··· EXERCISE MATERIAL ···

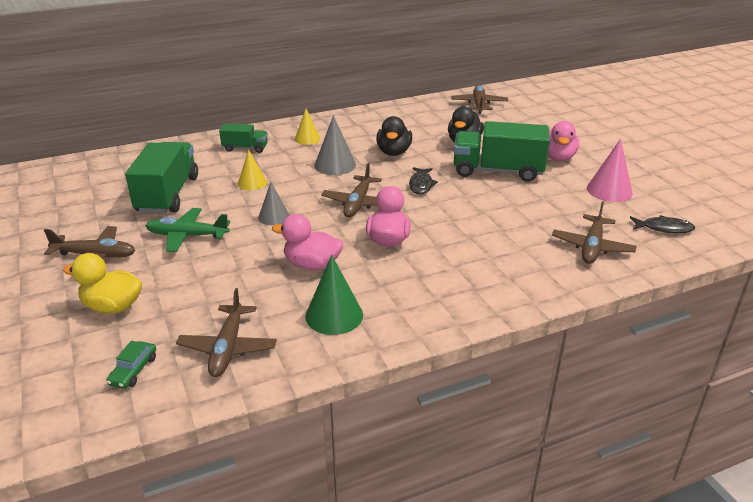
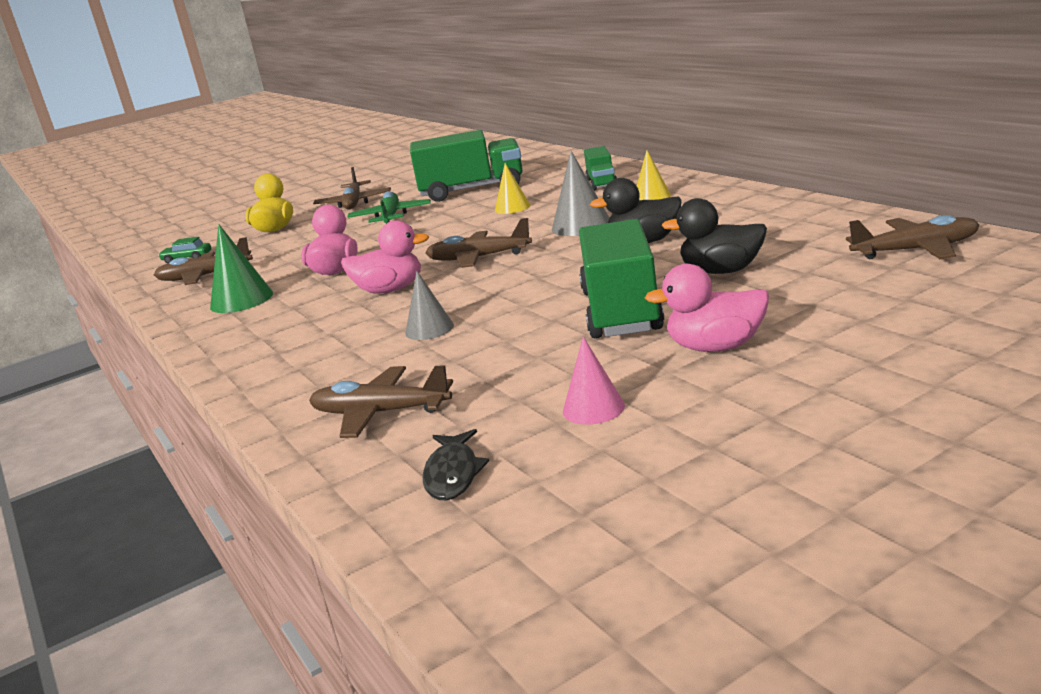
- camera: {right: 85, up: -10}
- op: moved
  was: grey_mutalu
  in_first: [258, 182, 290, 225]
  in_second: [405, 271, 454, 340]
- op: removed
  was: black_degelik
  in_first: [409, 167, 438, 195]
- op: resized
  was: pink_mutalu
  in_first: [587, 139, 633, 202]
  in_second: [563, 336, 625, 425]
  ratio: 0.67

···

Retype each entry above character for character; pictures stay out.

*EXERCISE RESPONSE*
- camera: {right: 85, up: -10}
- op: moved
  was: grey_mutalu
  in_first: [258, 182, 290, 225]
  in_second: [405, 271, 454, 340]
- op: removed
  was: black_degelik
  in_first: [409, 167, 438, 195]
- op: resized
  was: pink_mutalu
  in_first: [587, 139, 633, 202]
  in_second: [563, 336, 625, 425]
  ratio: 0.67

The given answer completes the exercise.